■ **EXERCISE OBJECTIVE**
Output should begin at the line holding "brown cutting board [181,151,241,197]" and end at the last line of the entries; print those lines verbatim and no others.
[INFORMATION SUPPLIED — start]
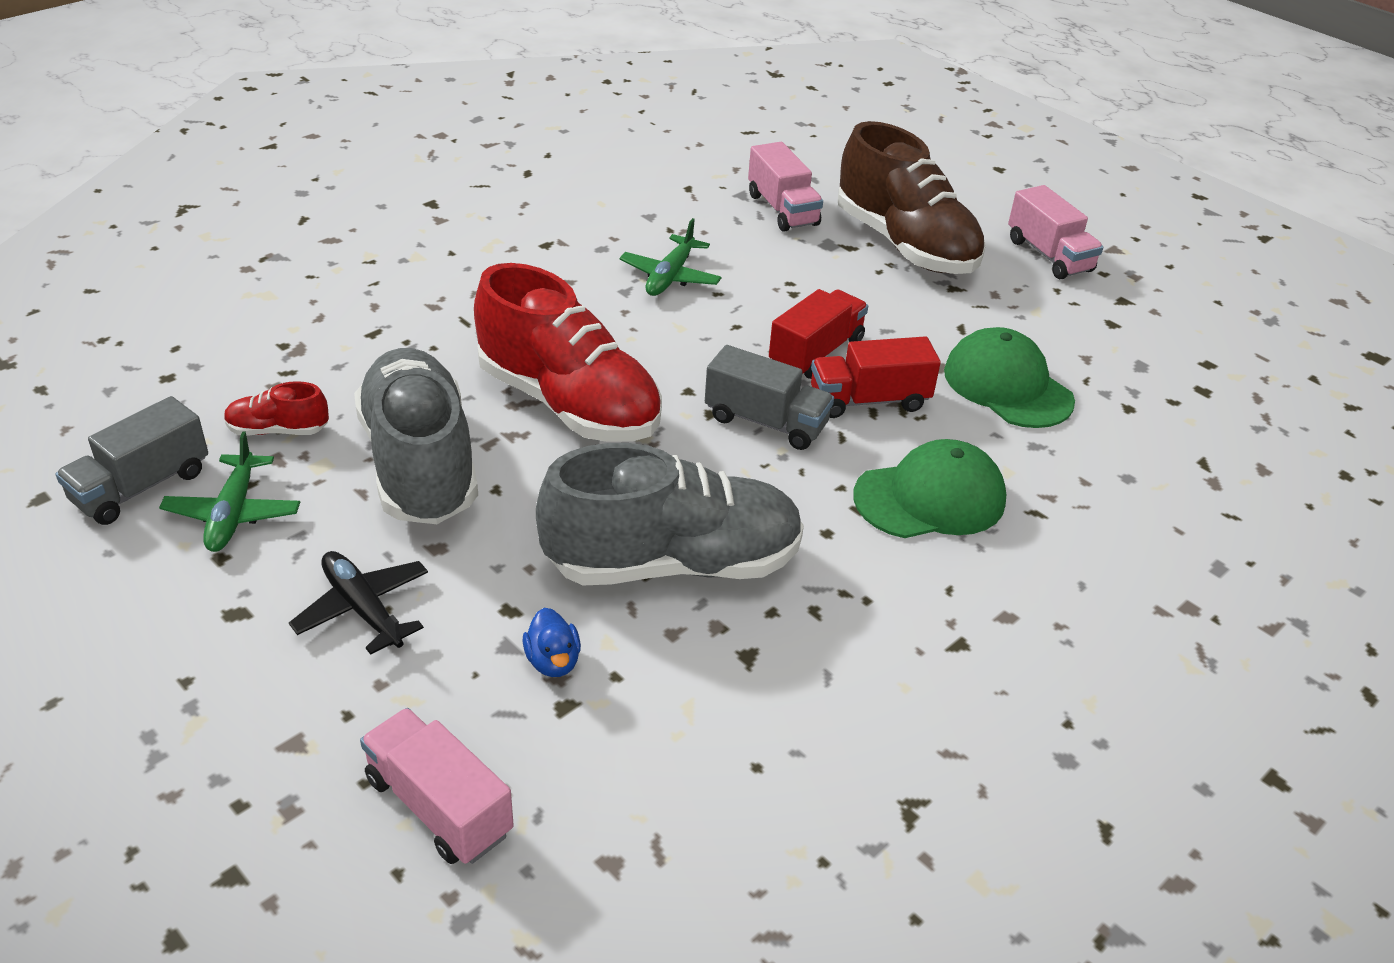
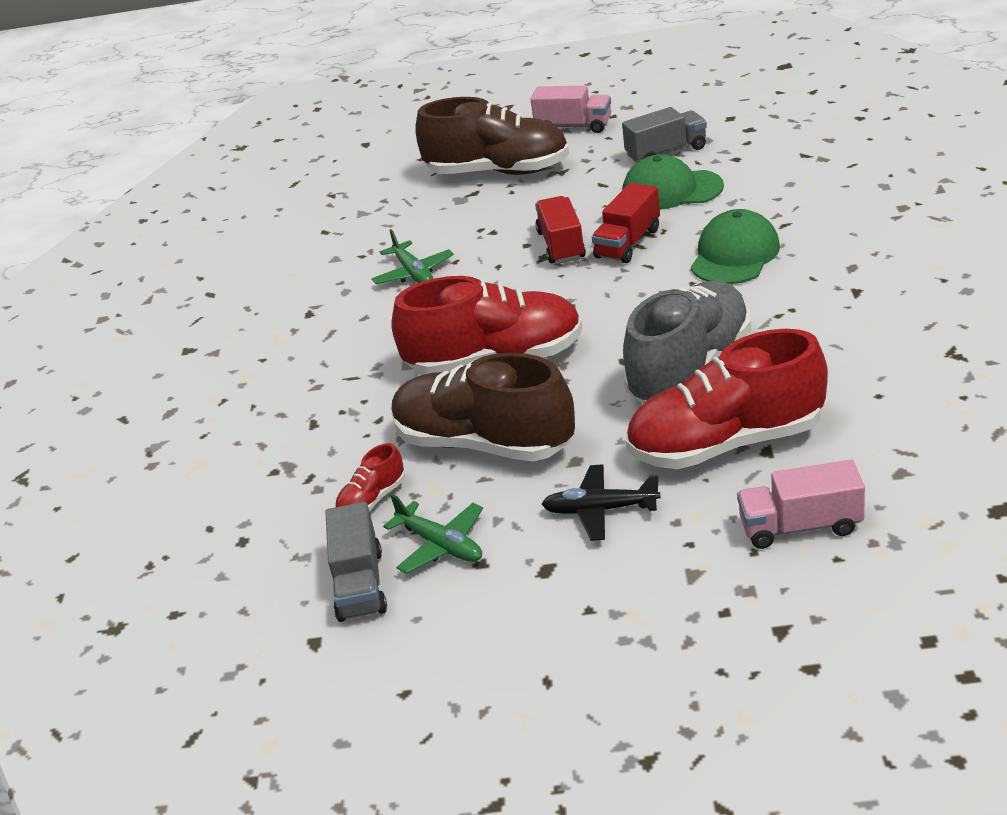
camera: 40 degrees left, 5 degrees down
grey shoe [354,348,478,524] -> brown shoe [391,353,575,462]
blue duck [523,608,581,677] -> red shoe [626,329,828,469]
grey truck [705,345,834,450] -> grey truck moved to [622,107,707,163]
pink truck [748,142,823,232] -> none

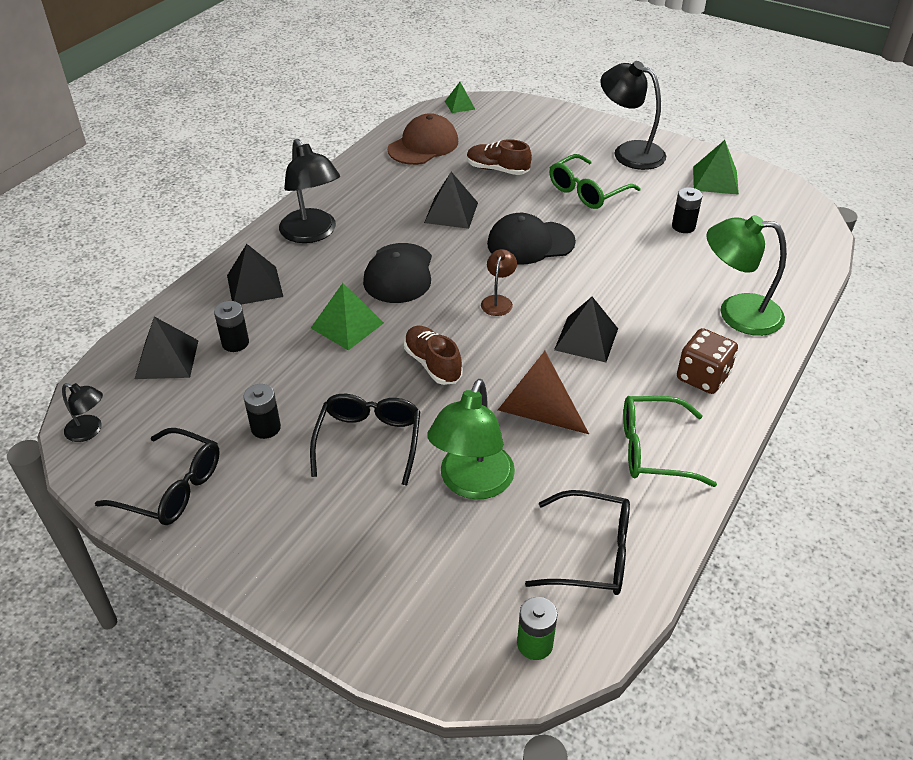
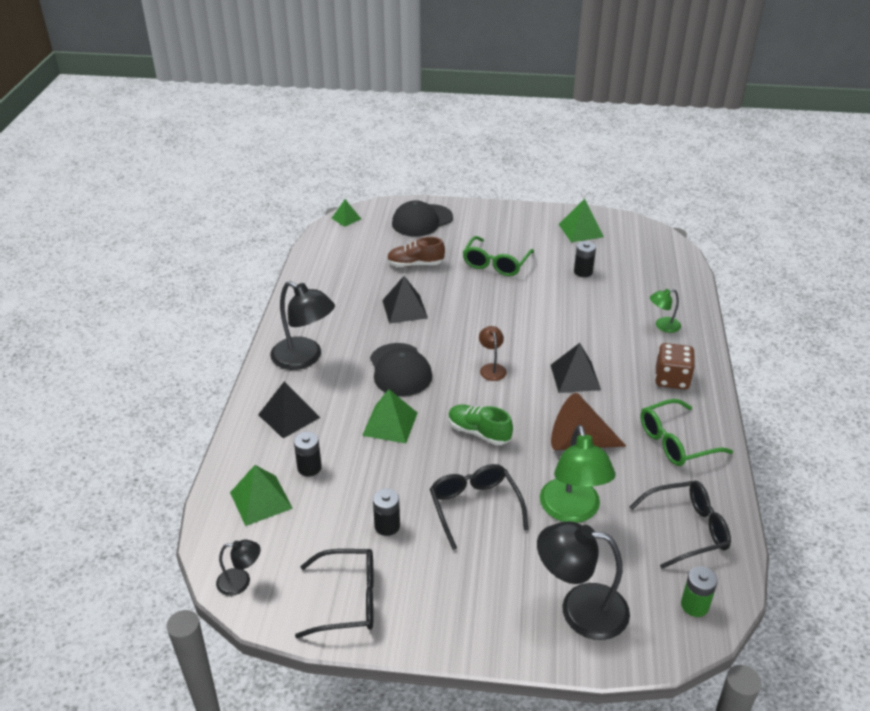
camera: 25 degrees left, 5 degrees down
black pyramid [135,316,199,379] -> green pyramid [230,465,293,526]
brown cap [388,113,458,165] -> none
brown shoe [404,326,463,385] -> green shoe [448,405,513,445]
black cap [487,213,576,265] -> black cap moved to [392,200,453,237]
black lamp [600,61,666,170] -> black lamp moved to [537,521,630,640]
green lamp [706,215,787,336] -> green lamp [650,289,681,333], size x0.51

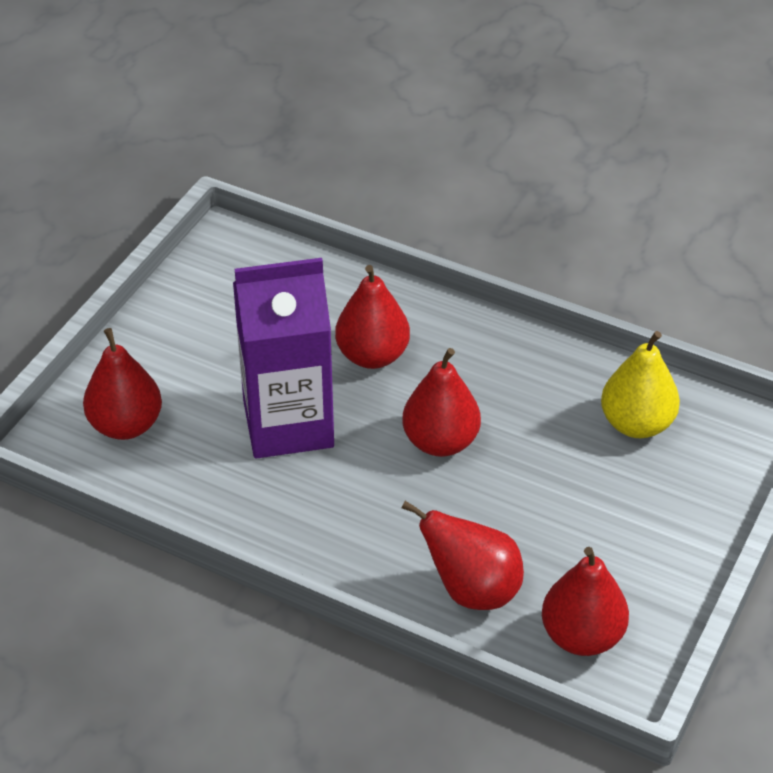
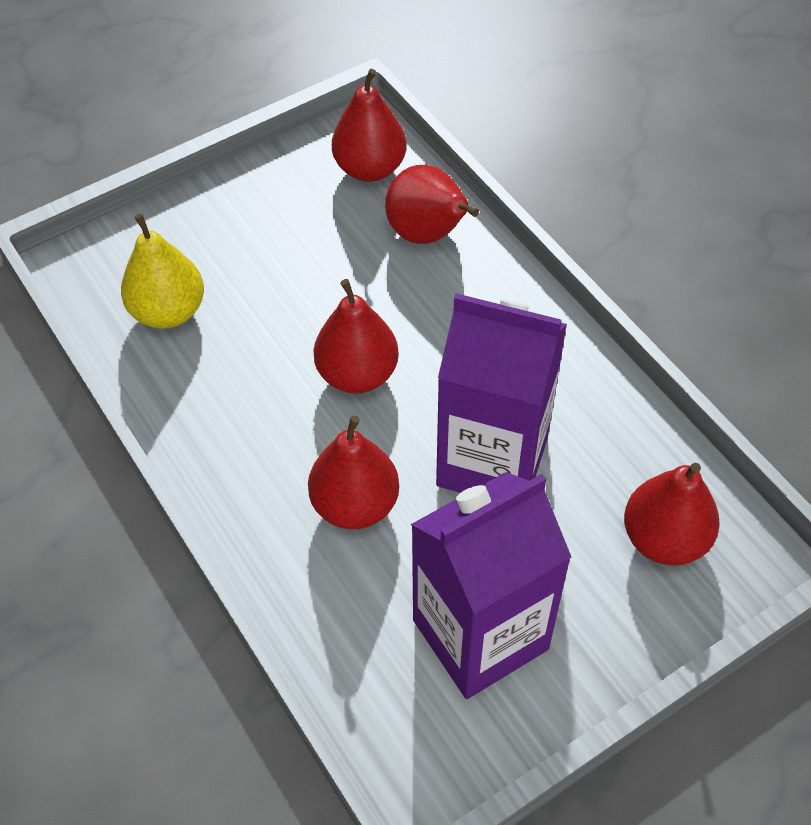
camera: 150 degrees left, 10 degrees up
none -> purple carton [411,472,571,699]

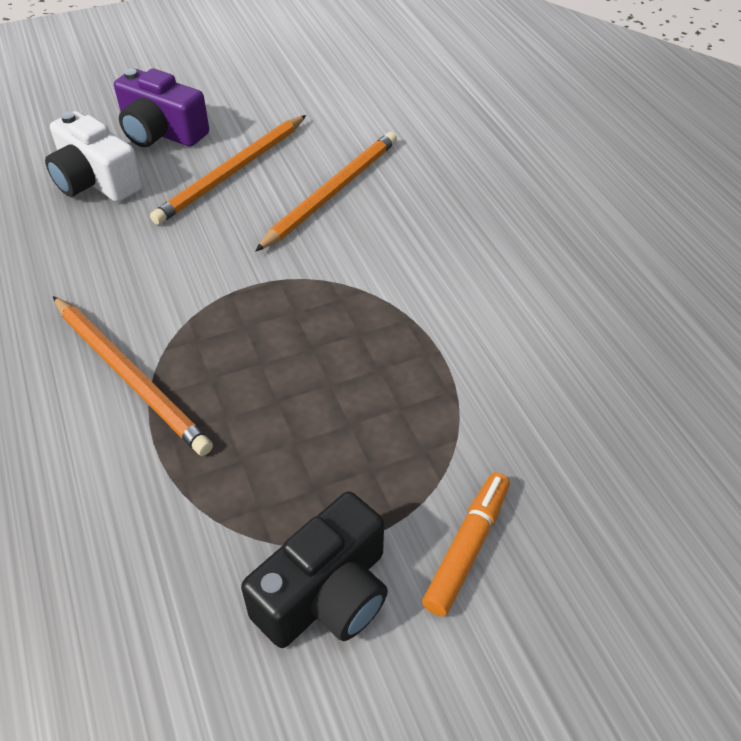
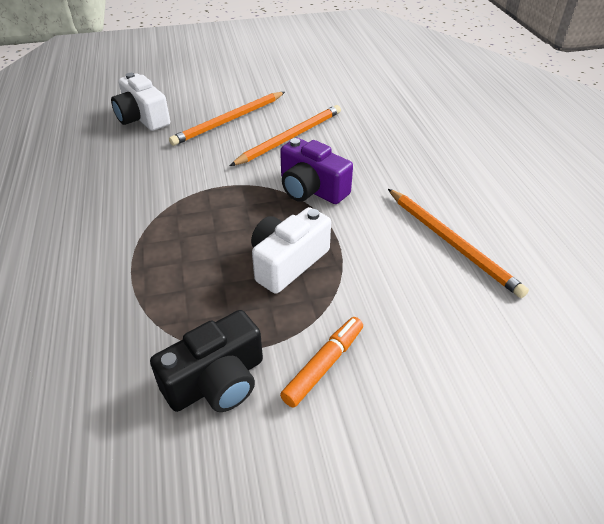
camera: 10 degrees right, 5 degrees down
orange pencil [53,296,213,456] -> orange pencil moved to [388,189,529,298]
purple camera [114,68,209,147] -> purple camera moved to [280,138,353,204]
none -> white camera [251,207,331,294]

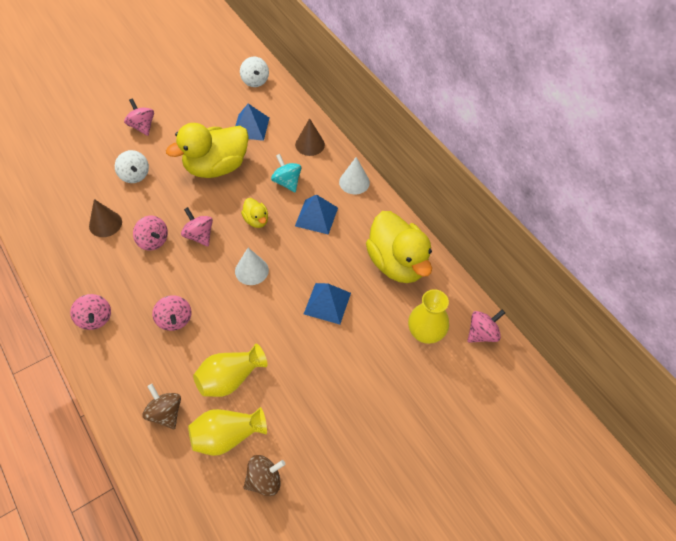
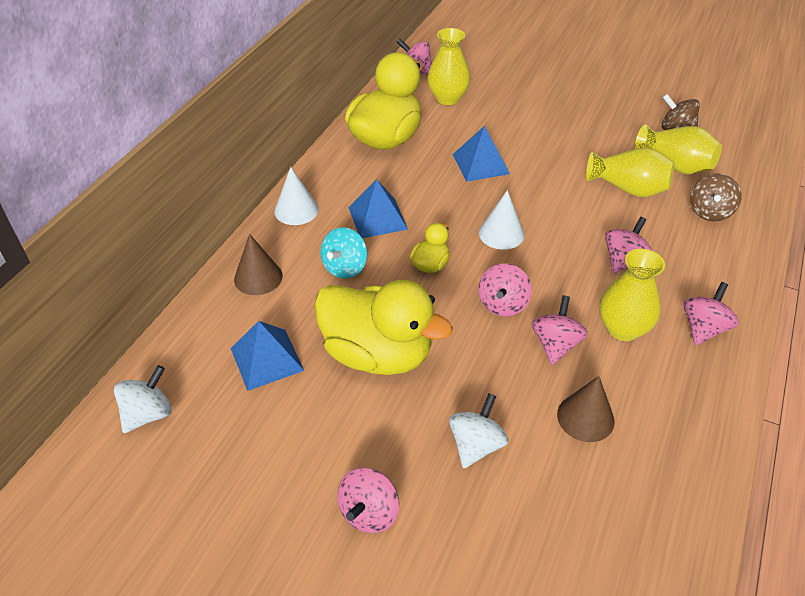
camera: 120 degrees left, 10 degrees down
none -> yellow vase [599,249,665,341]

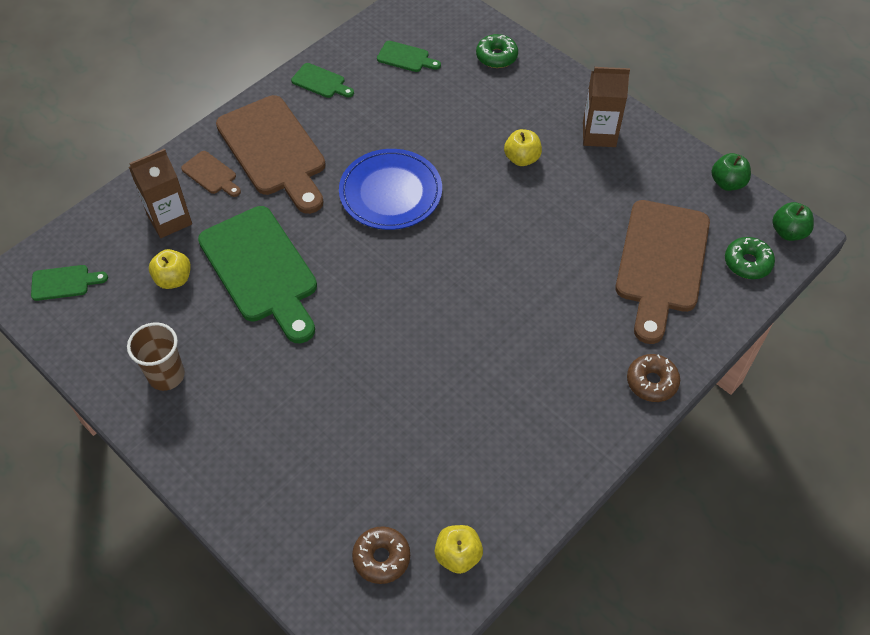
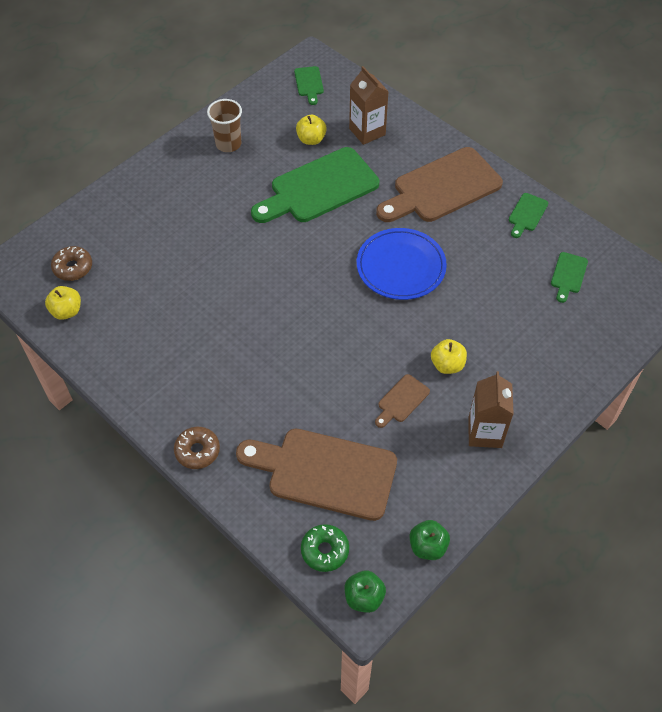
camera: 90 degrees right, 0 degrees up
brown cutting board [181,151,241,197] -> brown cutting board moved to [375,374,430,428]
green donut [476,34,518,68] -> none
[INFORMATION SUPPLIED — finish]
■ **RESULT**
brown cutting board [181,151,241,197] -> brown cutting board moved to [375,374,430,428]
green donut [476,34,518,68] -> none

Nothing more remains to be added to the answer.